Goal of the exercise -> Please locate every line in the records below that contains the word "following" and copy each of those lines in full.

[Stored data entries]
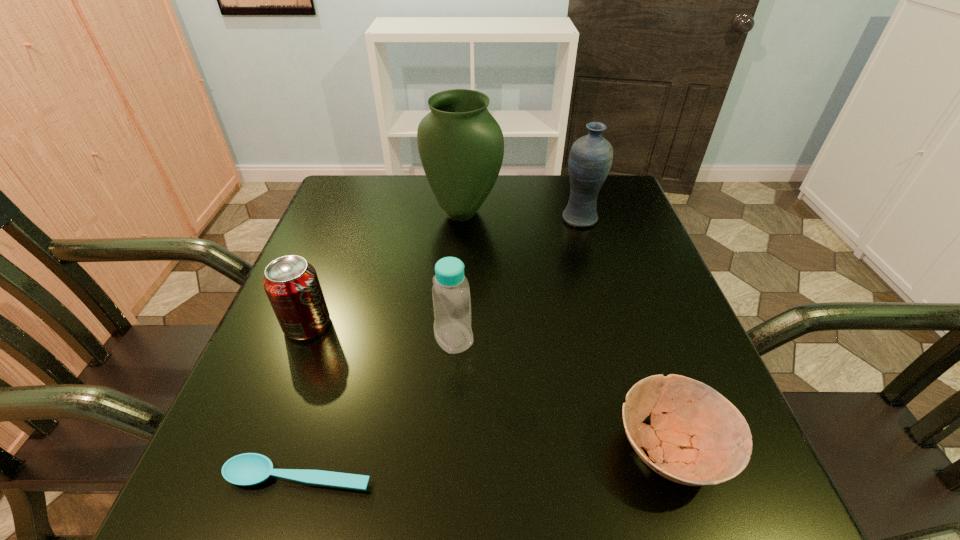
Find the location of a particular element. Image resolution: width=960 pixels, height=540 pixels. free point between the second shortest object and the shorter vase is located at coordinates (626, 334).

Locate an element on the screen. This screenshot has width=960, height=540. unoccupied area between the shorter vase and the shortest object is located at coordinates (440, 348).

Identify the location of vacant space that is in between the third tallest object and the soda can. [380, 332].

Where is `vacant area that lies between the fifth tallest object and the fourth tallest object`? This screenshot has height=540, width=960. vacant area that lies between the fifth tallest object and the fourth tallest object is located at coordinates (490, 387).

Image resolution: width=960 pixels, height=540 pixels. Identify the location of free space between the bottle and the fourth tallest object. (380, 332).

The height and width of the screenshot is (540, 960). I want to click on free space that is in between the fourth tallest object and the bottle, so (x=380, y=332).

Find the location of a particular element. This screenshot has width=960, height=540. object that can be found as the fourth closest to the fourth shortest object is located at coordinates (461, 146).

You are a GUI agent. You are given a task and a screenshot of the screen. Output one action in this format:
    pyautogui.click(x=<x>, y=<y>)
    Task: Click on the object that stands as the fifth closest to the bottle
    The width and height of the screenshot is (960, 540).
    Given the screenshot: What is the action you would take?
    pyautogui.click(x=590, y=159)

This screenshot has width=960, height=540. I want to click on free location that satisfies the following two spatial constraints: 1. on the back side of the fourth shortest object; 2. on the left side of the shortest object, so click(x=341, y=338).

The image size is (960, 540). What are the coordinates of `free space that satisfies the following two spatial constraints: 1. on the back side of the spoon; 2. on the left side of the left vase` in the screenshot? It's located at (378, 213).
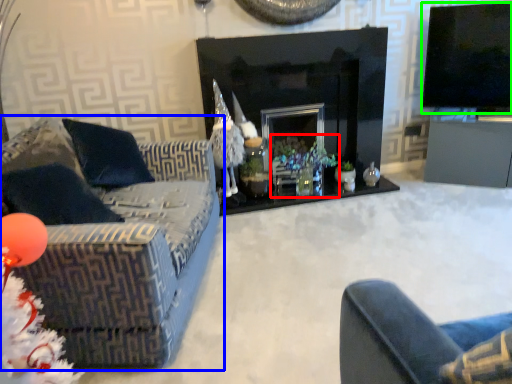
Question: Based on their relative distances, which object is nearer to christmas decoration (highlighted by a red box)? Choose from studio couch (highlighted by a blue box) and television (highlighted by a green box).

Choices:
 (A) studio couch
 (B) television

Answer: (A)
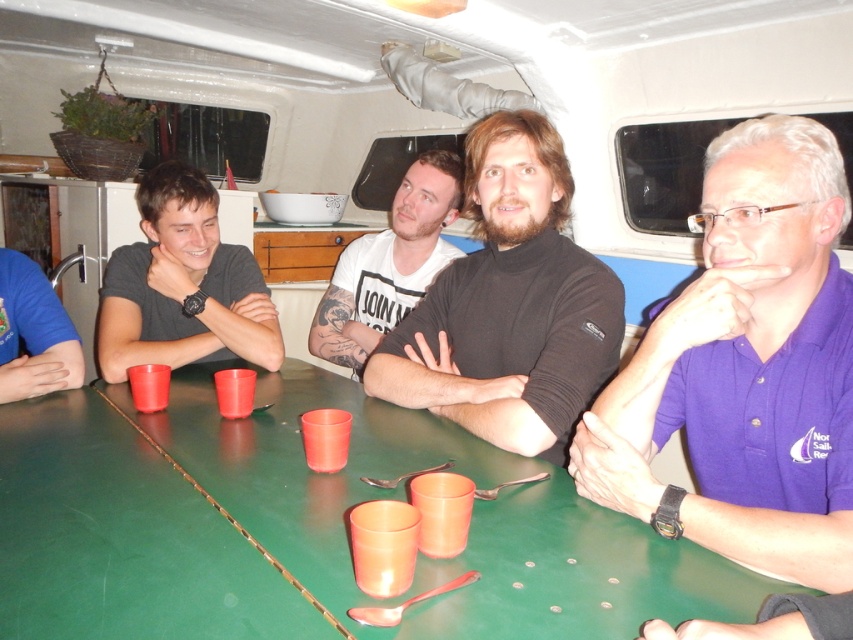
Question: Which is nearer to the green plastic table at center?

Choices:
 (A) translucent plastic cup at center
 (B) matte plastic cup at center
 (C) orange plastic cup at center
 (D) blue cotton shirt at left

Answer: (C)

Question: Can you confirm if black matte t-shirt at center is positioned below matte plastic cup at center?

Choices:
 (A) yes
 (B) no

Answer: (B)

Question: Is blue cotton shirt at left smaller than matte plastic cup at table left?

Choices:
 (A) no
 (B) yes

Answer: (A)

Question: Which of the following is the closest to the observer?

Choices:
 (A) (10, 348)
 (B) (228, 412)

Answer: (B)

Question: Where is orange plastic cup at center located in relation to matte plastic cup at center in the image?

Choices:
 (A) left
 (B) right

Answer: (B)

Question: Estimate the real-world distances between objects in this image. Which object is farther from the green plastic table at center?

Choices:
 (A) black matte turtleneck at center
 (B) blue cotton shirt at left
 (C) matte black shirt at left

Answer: (B)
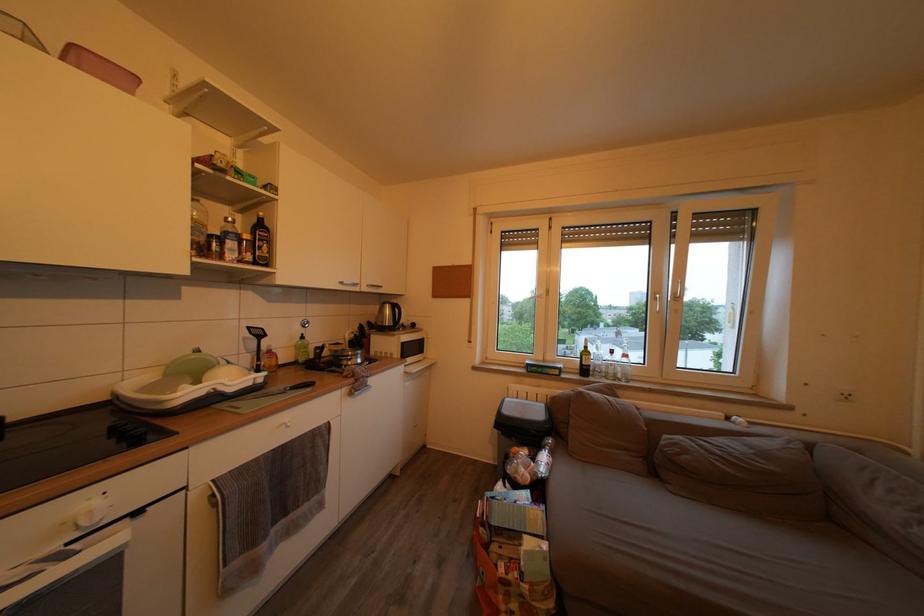
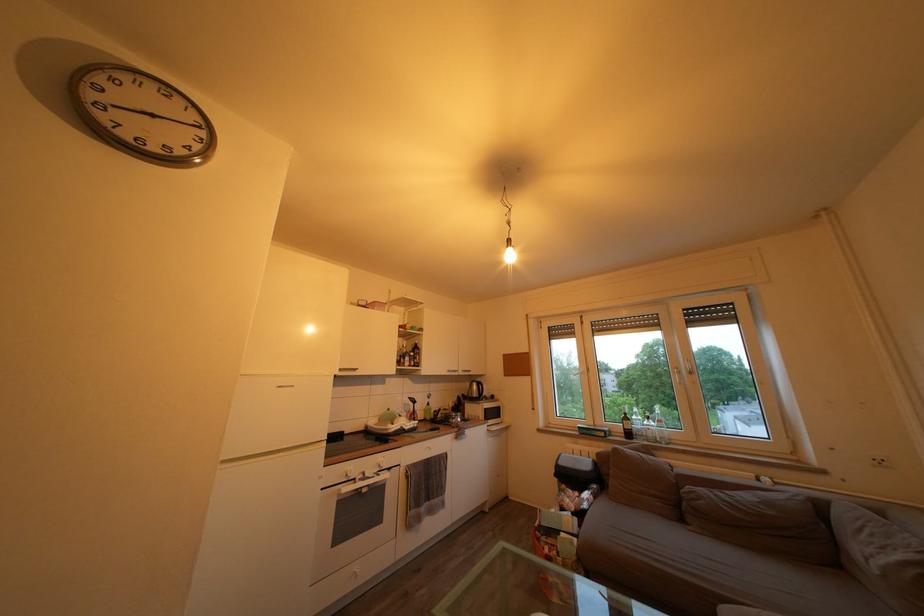
The point at (310, 344) is marked in the first image. Where is the corresponding point in the second image?

(436, 411)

Exercise answer ->
This screenshot has width=960, height=540. I want to click on free location that satisfies the following two spatial constraints: 1. on the back side of the fourth shortest object; 2. on the left side of the shortest object, so click(x=341, y=338).
The image size is (960, 540). What are the coordinates of `free space that satisfies the following two spatial constraints: 1. on the back side of the spoon; 2. on the left side of the left vase` in the screenshot? It's located at (378, 213).
Question: Which of the following is the closest to the observer?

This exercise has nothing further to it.